Given information:
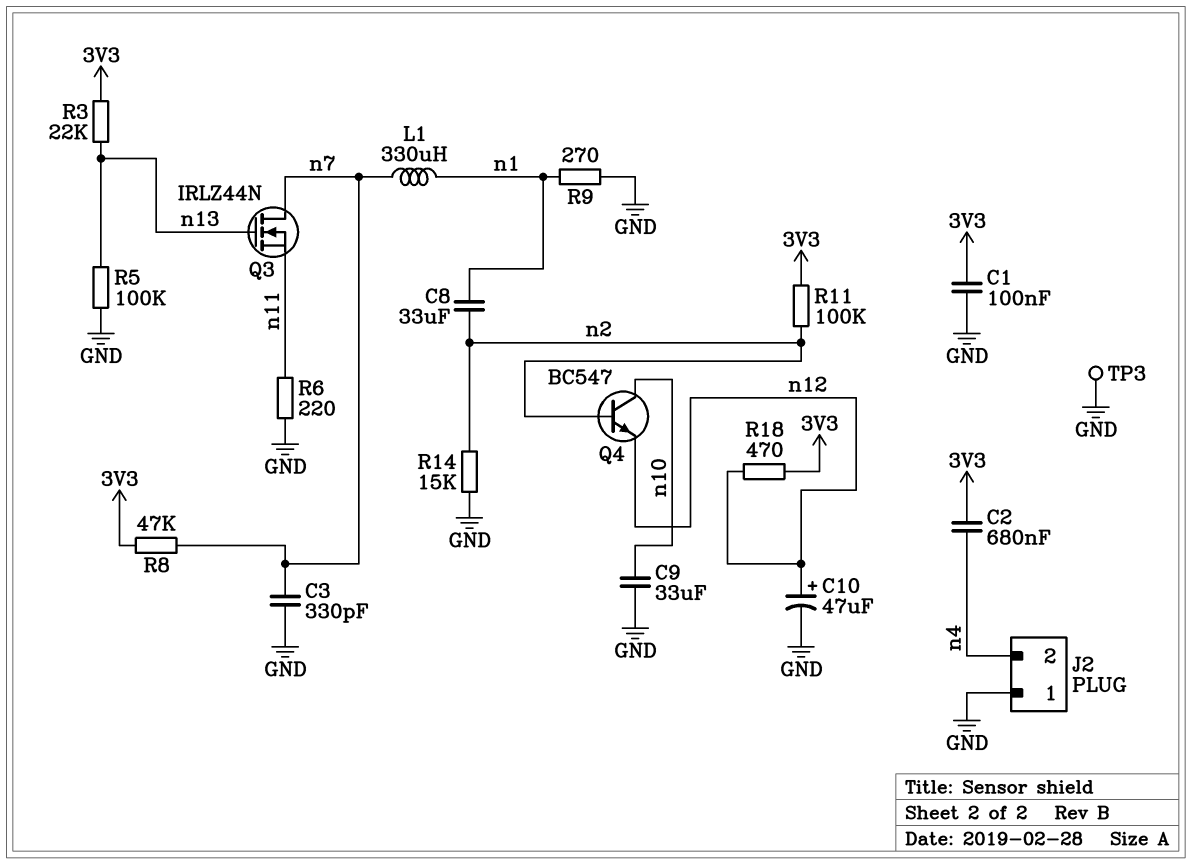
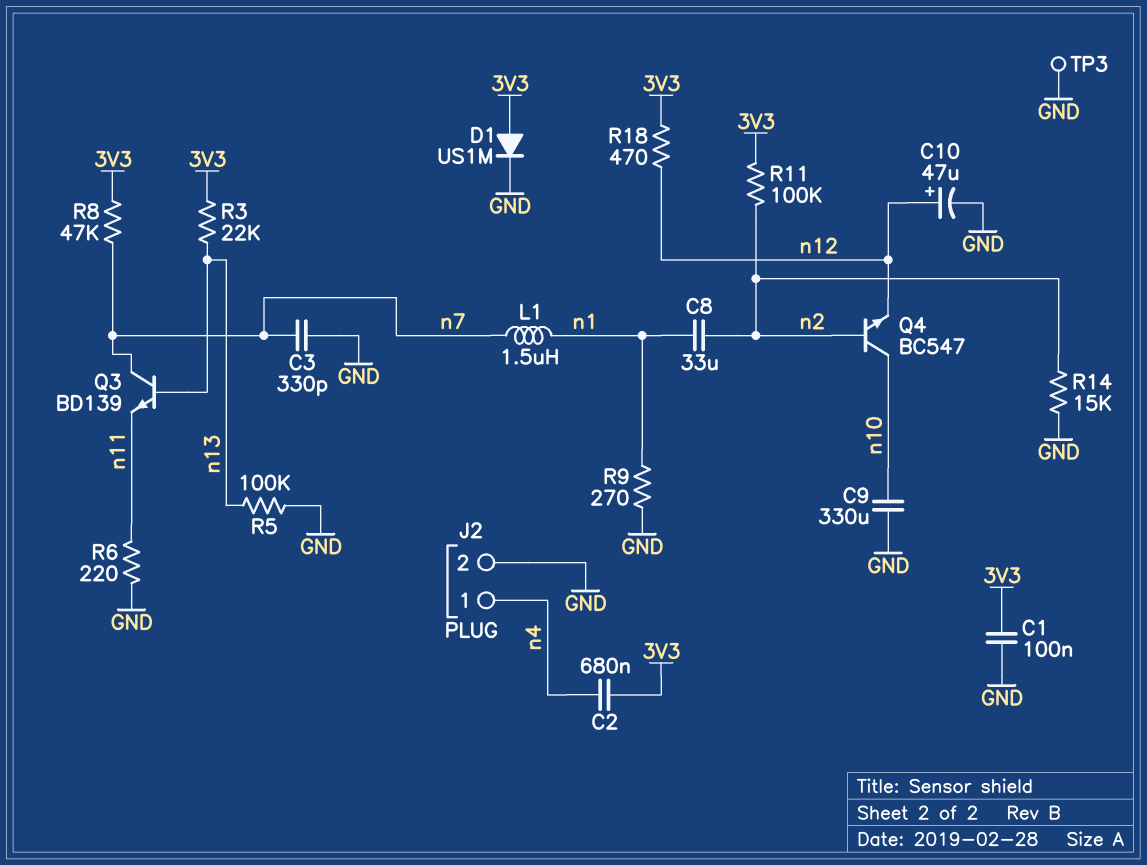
C9: 33uF (GND, n10) -> 330uF (GND, n10)
D1: none -> diode US1M (A 3V3, K GND)
J2 pin 1: GND -> n4
J2 pin 2: n4 -> GND
L1: 330uH (n1, n7) -> 1.5uH (n1, n7)
Q3: NMOS IRLZ44N (G n13, D n7, S n11) -> NPN BD139 (B n13, C n7, E n11)

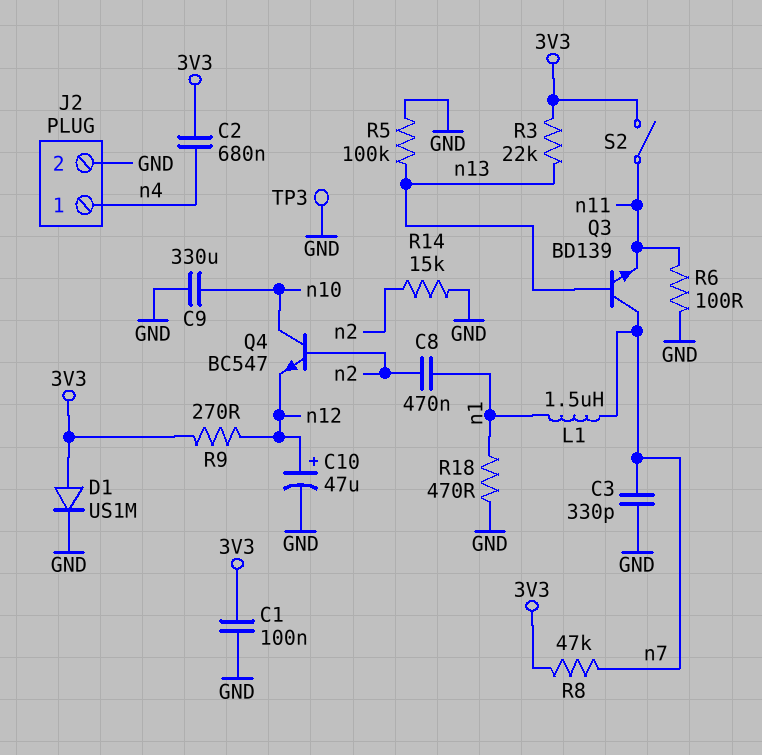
C8: 33uF (n1, n2) -> 470nF (n1, n2)
R6: 220 (GND, n11) -> 100 (GND, n11)
R9: 270 (GND, n1) -> 270 (3V3, n12)
R11: 100k (3V3, n2) -> none
R18: 470 (3V3, n12) -> 470 (GND, n1)
S2: none -> switch (3V3, n11)

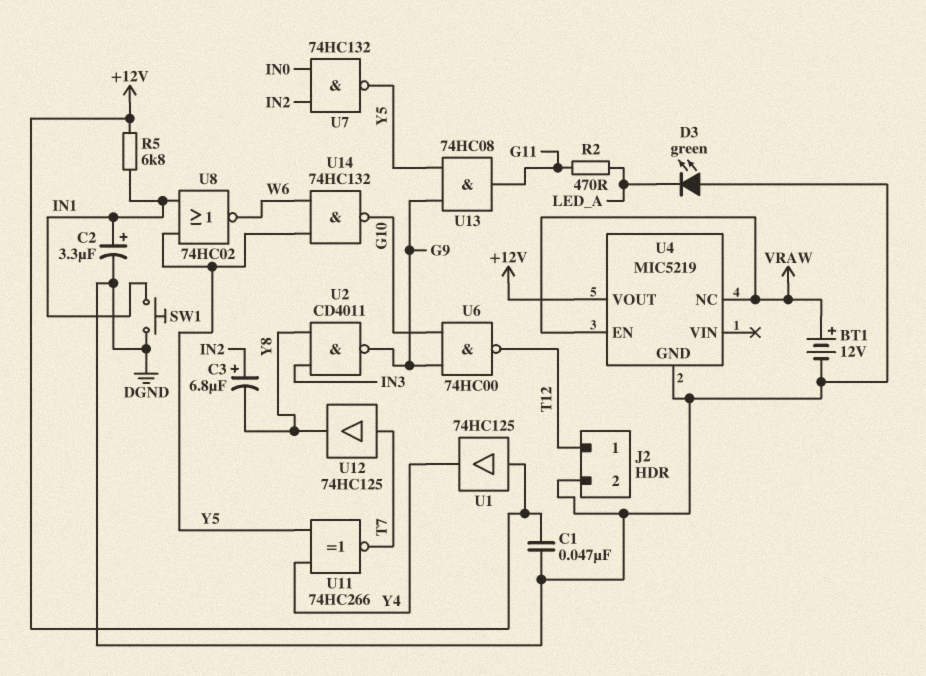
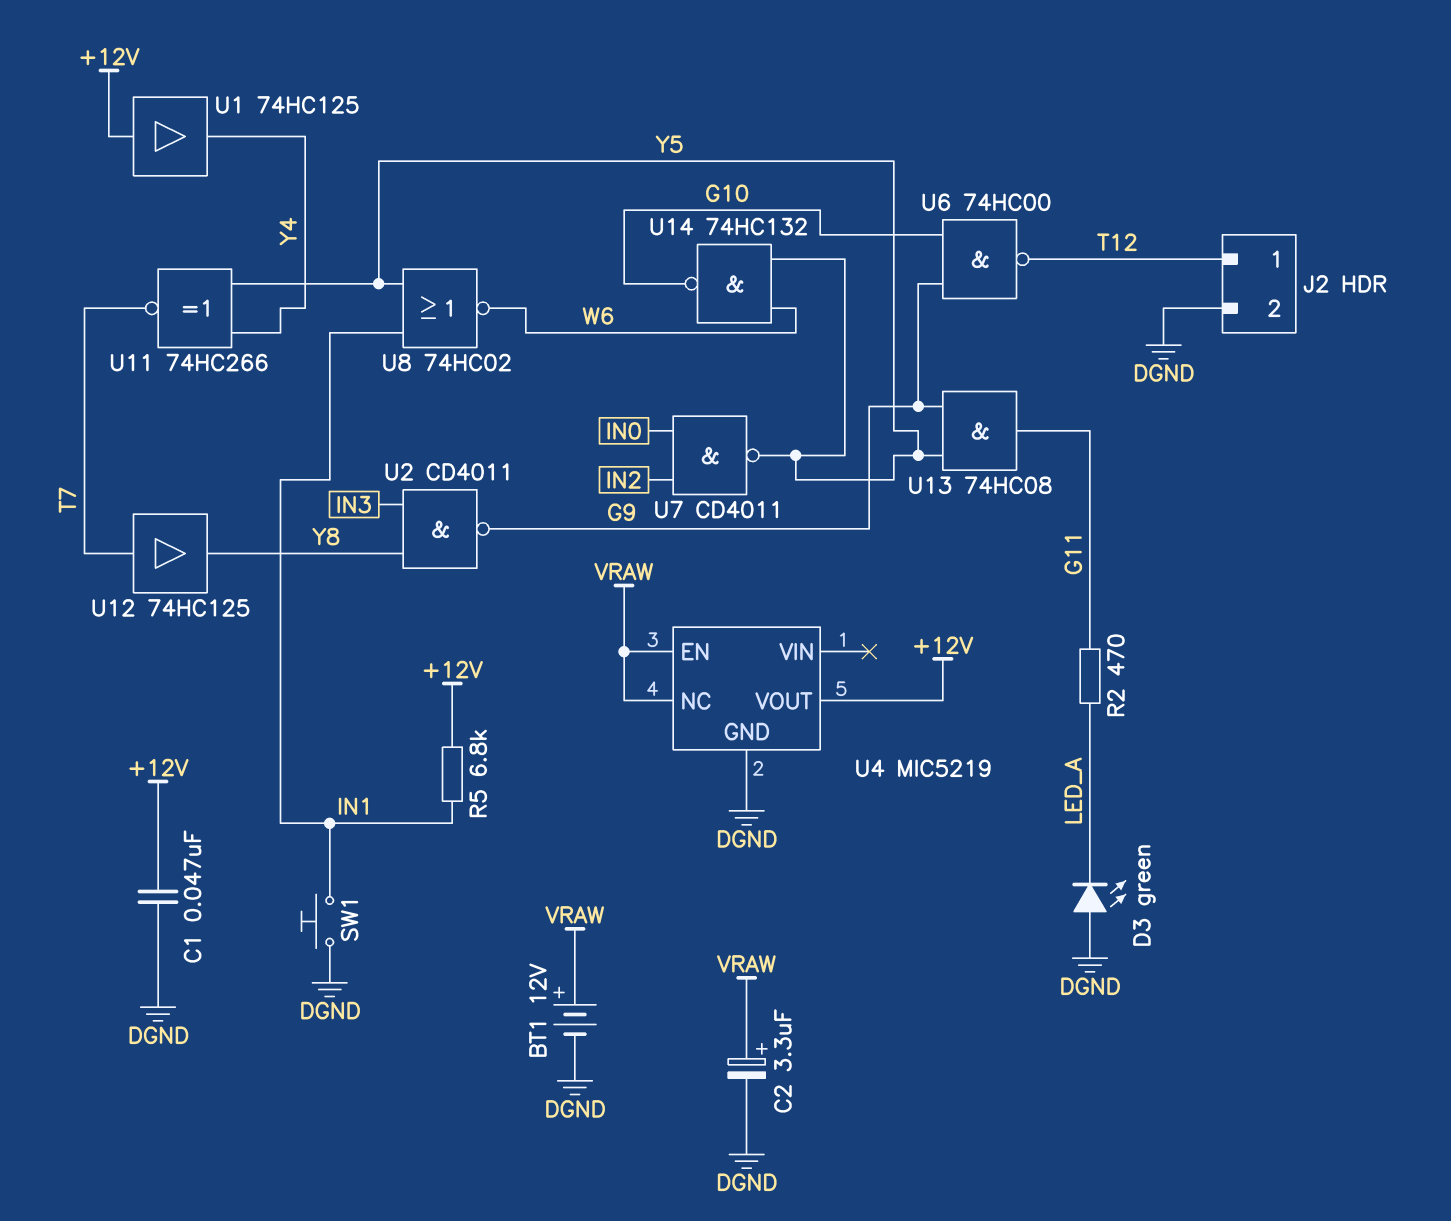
C2: 3.3uF (plus IN1, minus DGND) -> 3.3uF (plus VRAW, minus DGND)
C3: 6.8uF (plus IN2, minus Y8) -> none
U7: NAND 74HC132 (in IN0, in IN2, out Y5) -> NAND CD4011 (in IN0, in IN2, out Y5)

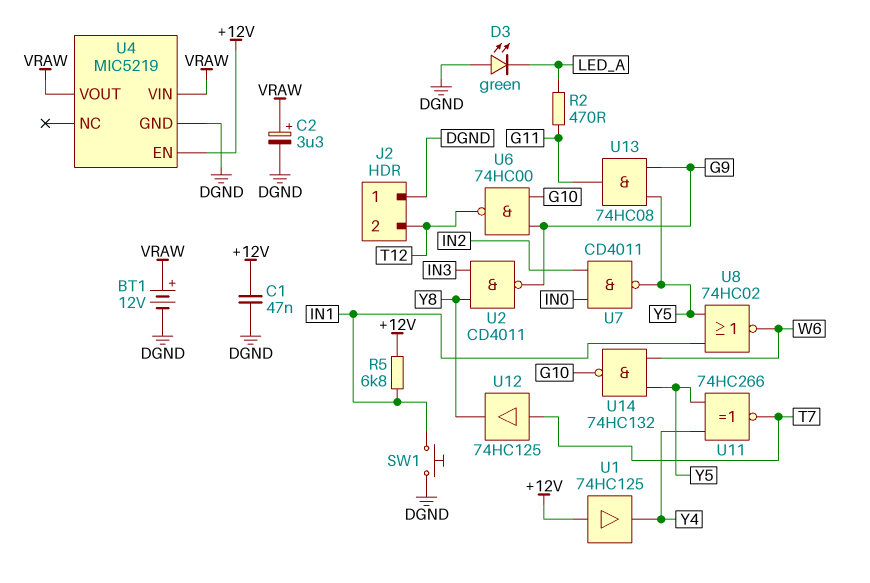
J2 pin 1: T12 -> DGND
J2 pin 2: DGND -> T12
U4 pin EN: VRAW -> +12V
U4 pin NC: VRAW -> none
U4 pin VIN: none -> VRAW
U4 pin VOUT: +12V -> VRAW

Exercise aim:
Looking at the data above, count every line holding the word "none" and state only the count.

Written response:
6